(Beginning of Dataset records)

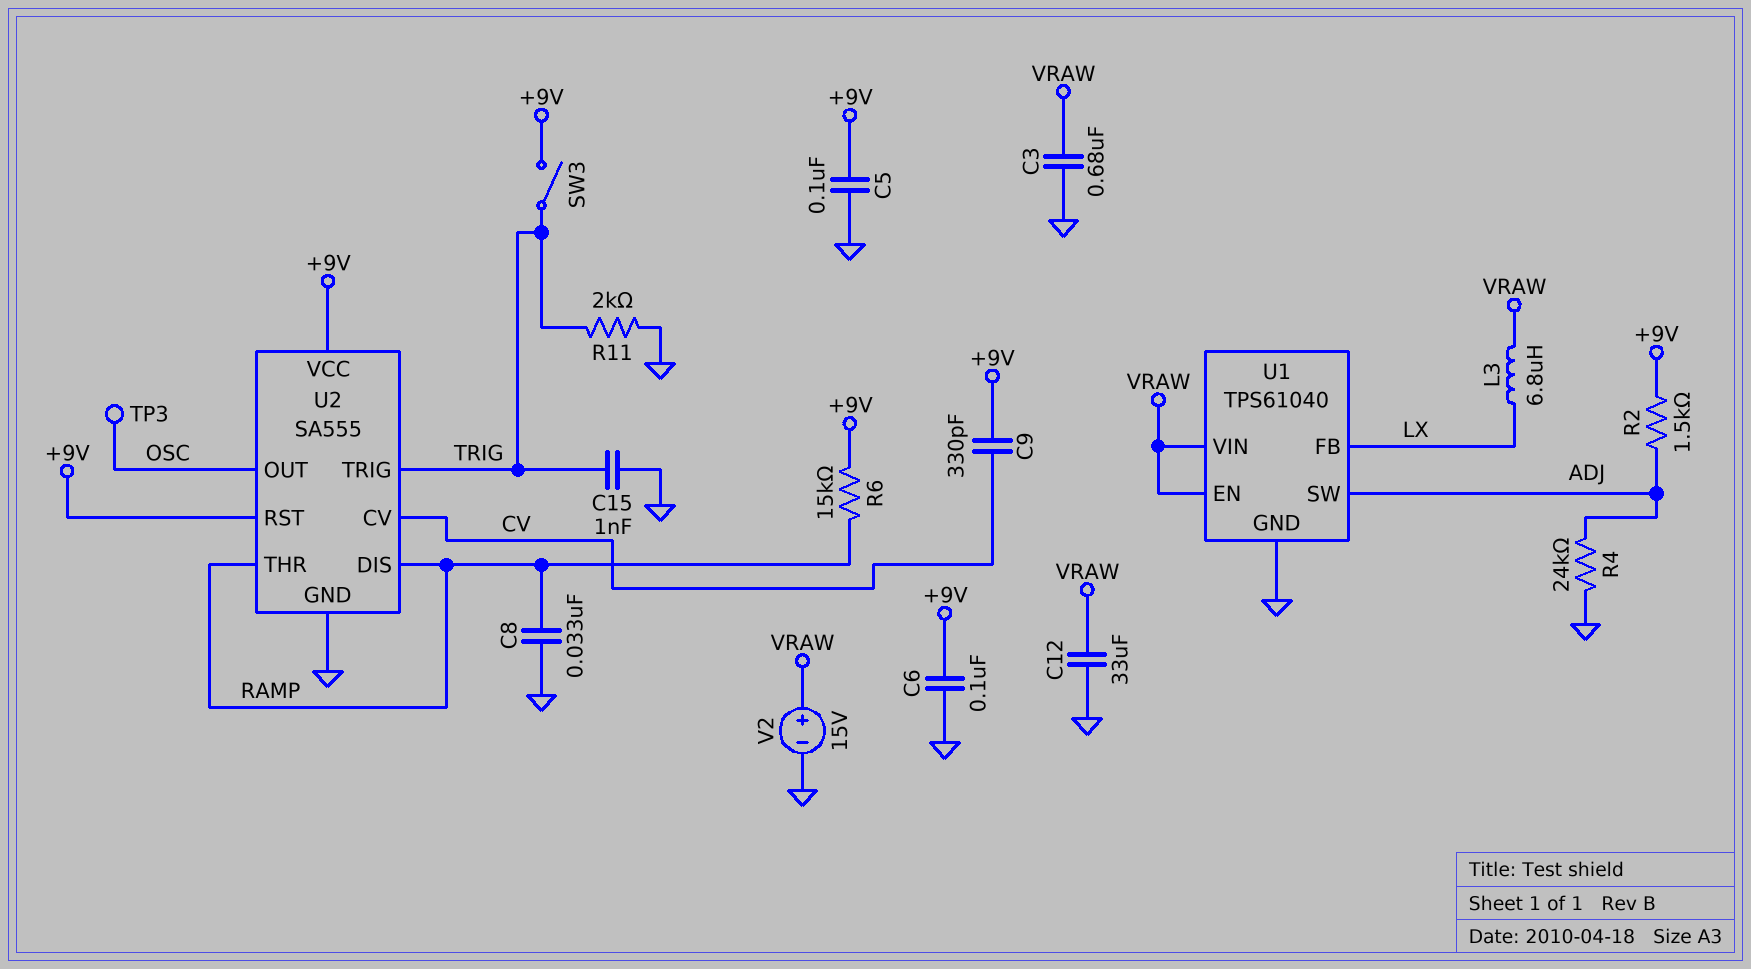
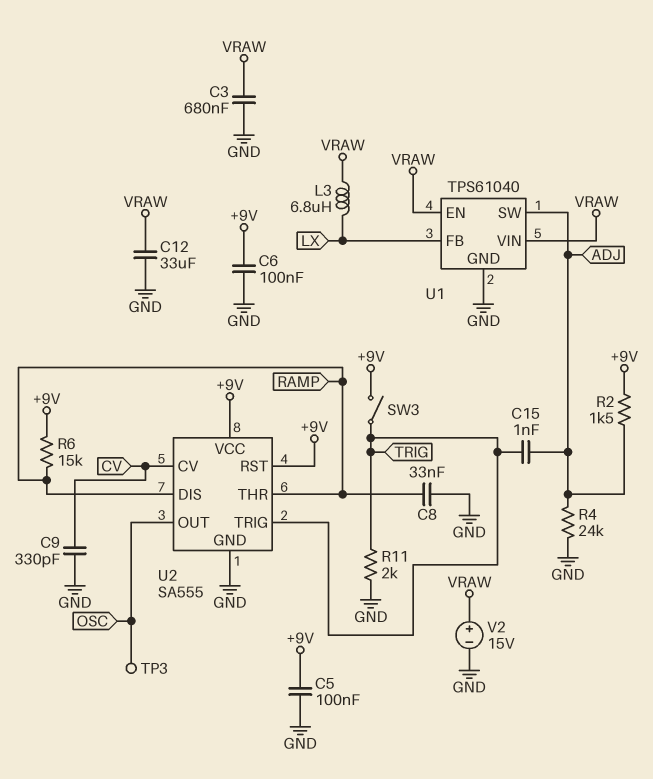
C9: 330pF (+9V, CV) -> 330pF (CV, GND)
C15: 1nF (GND, TRIG) -> 1nF (ADJ, TRIG)

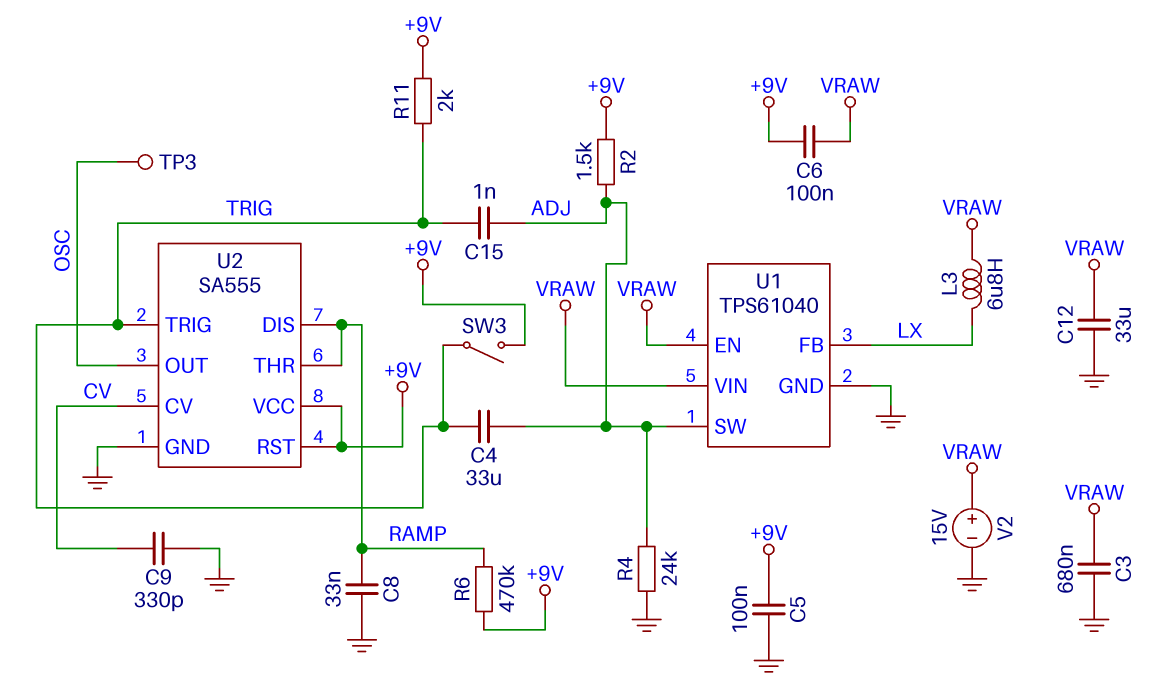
C4: none -> 33uF (ADJ, TRIG)
C6: 100nF (+9V, GND) -> 100nF (+9V, VRAW)
R6: 15k (+9V, RAMP) -> 470k (+9V, RAMP)
R11: 2k (GND, TRIG) -> 2k (+9V, TRIG)

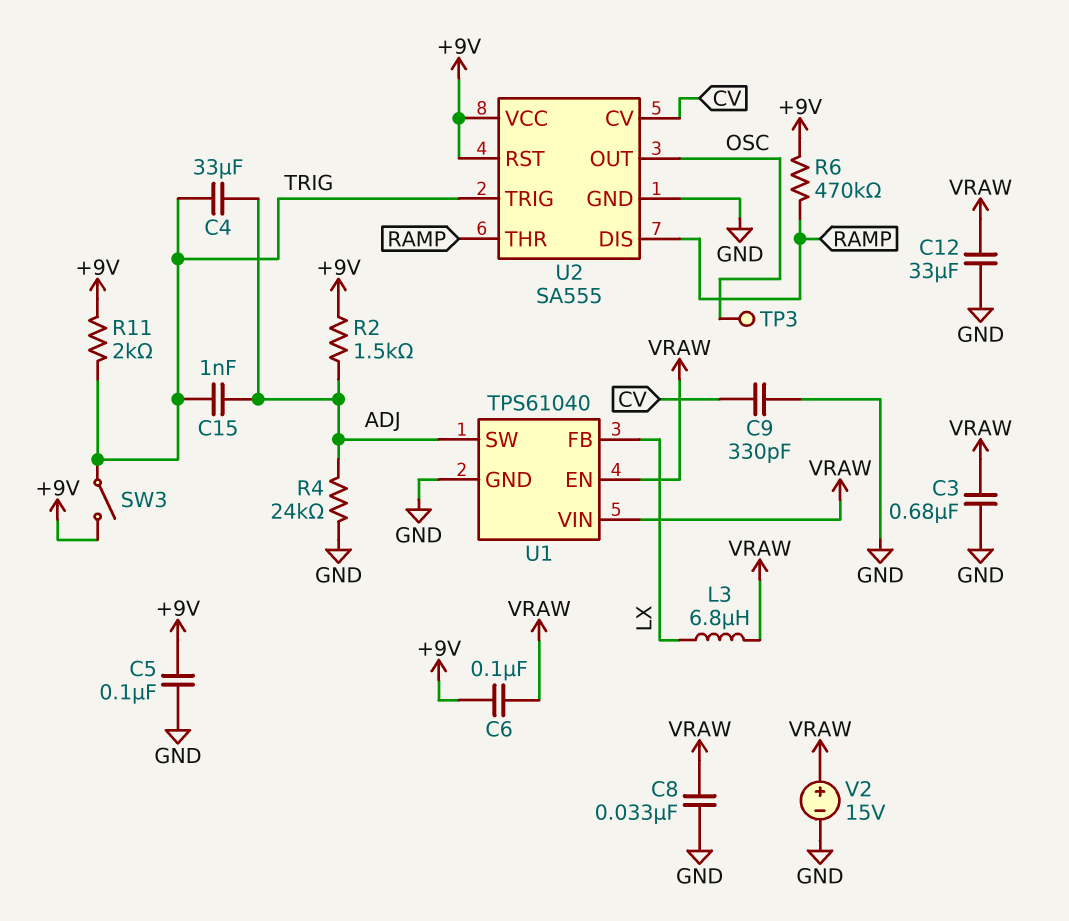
C8: 33nF (GND, RAMP) -> 33nF (GND, VRAW)

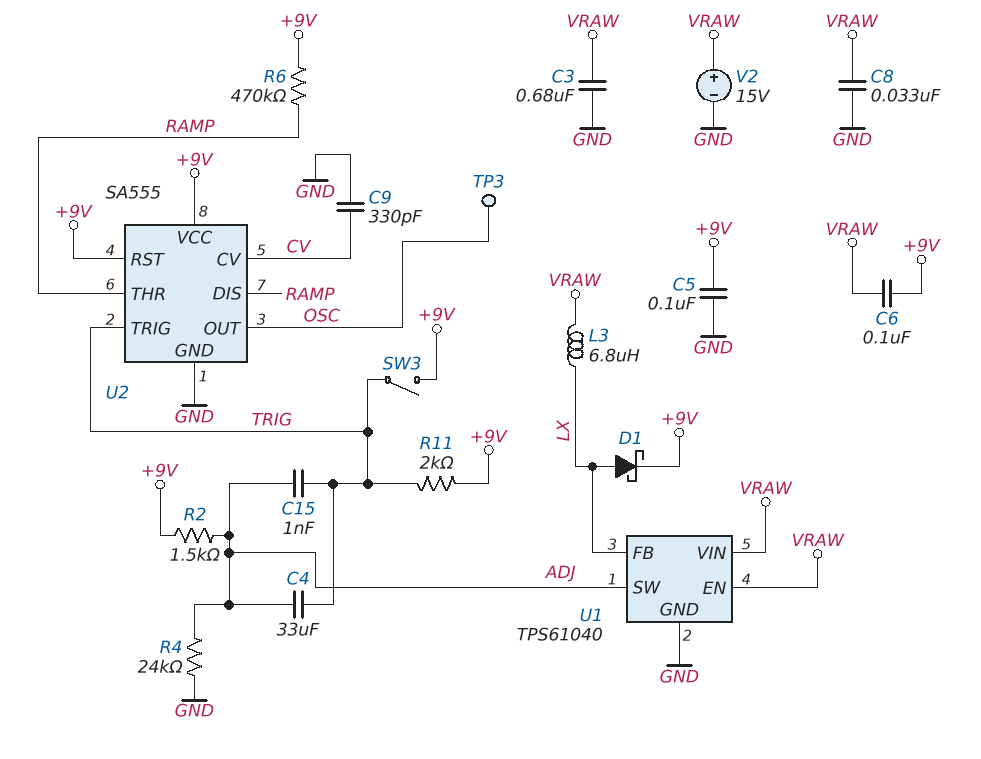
C12: 33uF (GND, VRAW) -> none
D1: none -> schottky (A LX, K +9V)

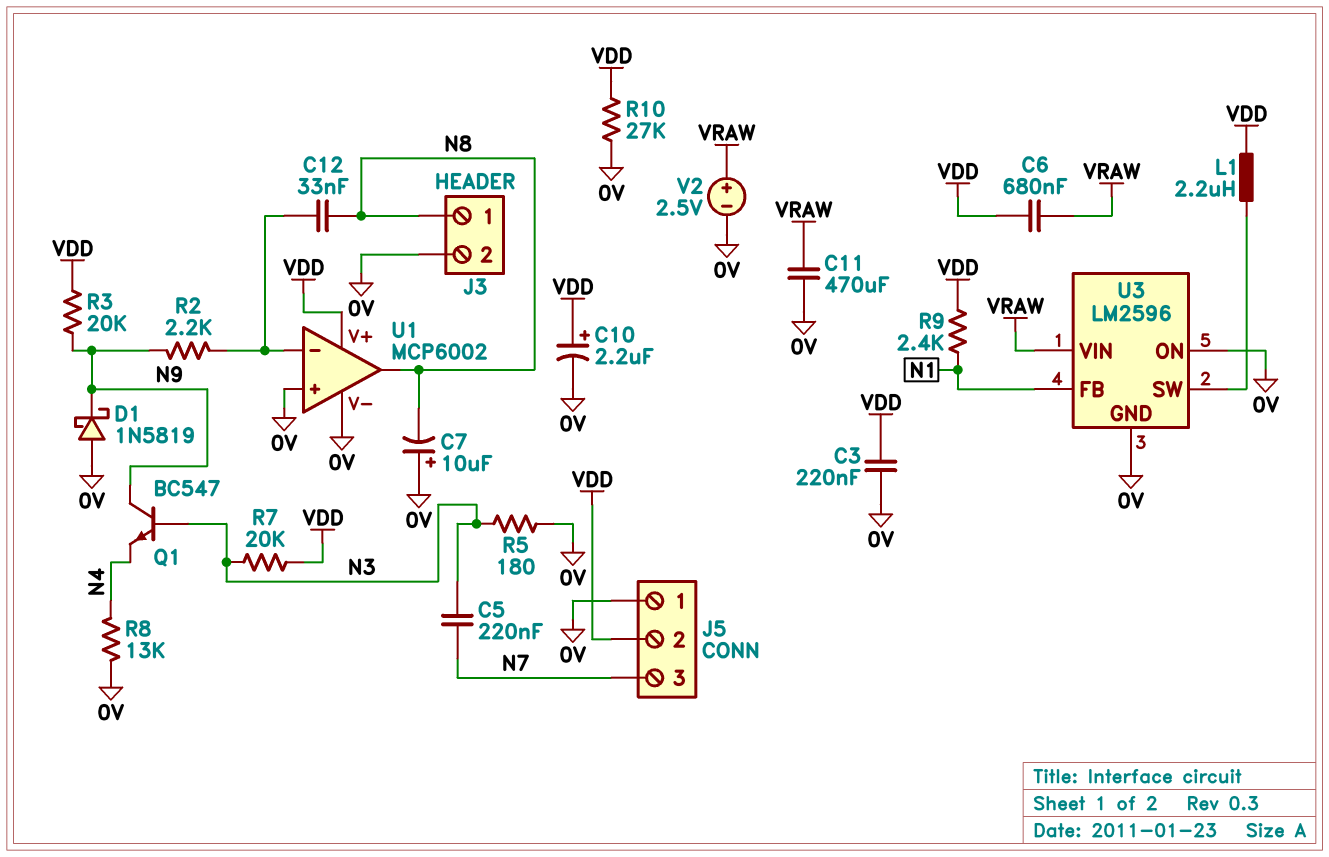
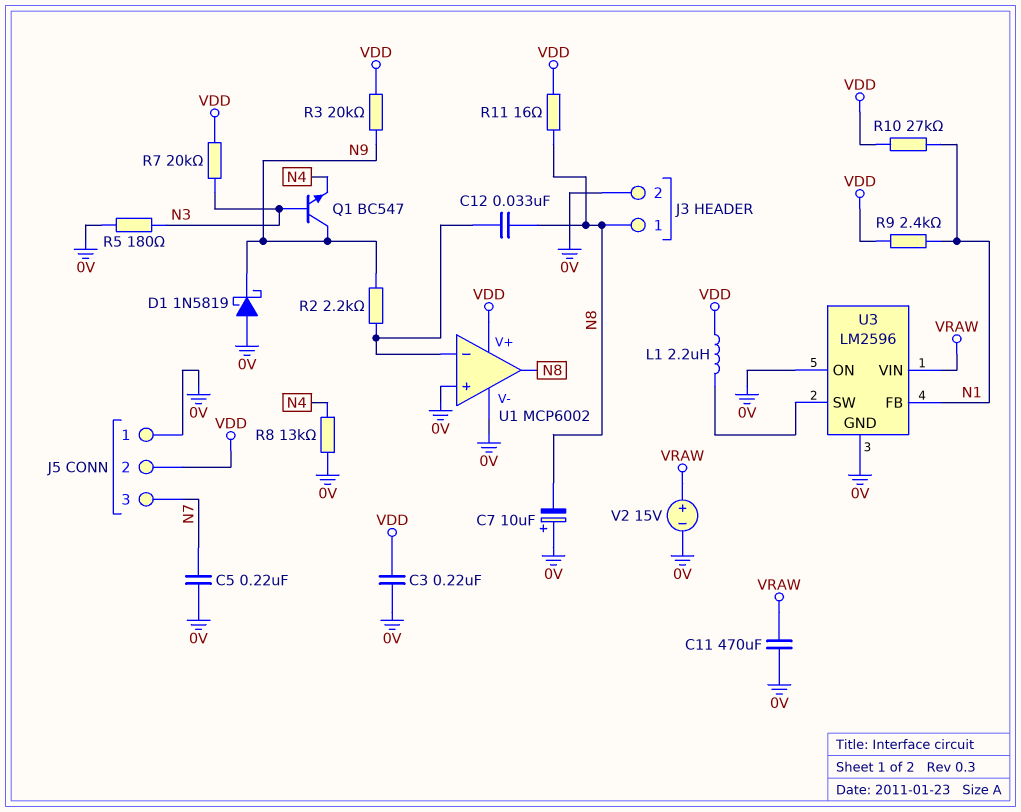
C5: 220nF (N3, N7) -> 220nF (0V, N7)
C6: 680nF (VDD, VRAW) -> none
C10: 2.2uF (plus VDD, minus 0V) -> none
R10: 27k (0V, VDD) -> 27k (N1, VDD)
R11: none -> 16 (N8, VDD)
V2: 2.5V (plus VRAW, minus 0V) -> 15V (plus VRAW, minus 0V)

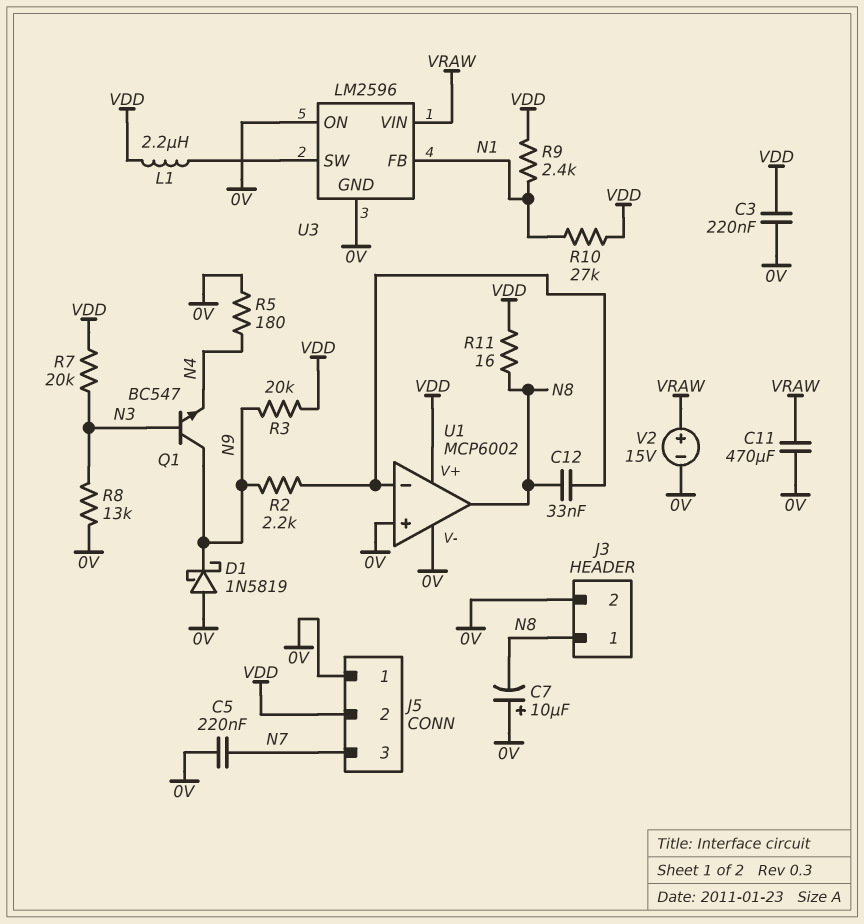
R5: 180 (0V, N3) -> 180 (0V, N4)
R8: 13k (0V, N4) -> 13k (0V, N3)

(End of Dataset records)

• [Task brief]:
Reproduce each entry precisely. Leave the pictures out.

• [Written response]:
C9: 330pF (+9V, CV) -> 330pF (CV, GND)
C15: 1nF (GND, TRIG) -> 1nF (ADJ, TRIG)

C4: none -> 33uF (ADJ, TRIG)
C6: 100nF (+9V, GND) -> 100nF (+9V, VRAW)
R6: 15k (+9V, RAMP) -> 470k (+9V, RAMP)
R11: 2k (GND, TRIG) -> 2k (+9V, TRIG)

C8: 33nF (GND, RAMP) -> 33nF (GND, VRAW)

C12: 33uF (GND, VRAW) -> none
D1: none -> schottky (A LX, K +9V)

C5: 220nF (N3, N7) -> 220nF (0V, N7)
C6: 680nF (VDD, VRAW) -> none
C10: 2.2uF (plus VDD, minus 0V) -> none
R10: 27k (0V, VDD) -> 27k (N1, VDD)
R11: none -> 16 (N8, VDD)
V2: 2.5V (plus VRAW, minus 0V) -> 15V (plus VRAW, minus 0V)

R5: 180 (0V, N3) -> 180 (0V, N4)
R8: 13k (0V, N4) -> 13k (0V, N3)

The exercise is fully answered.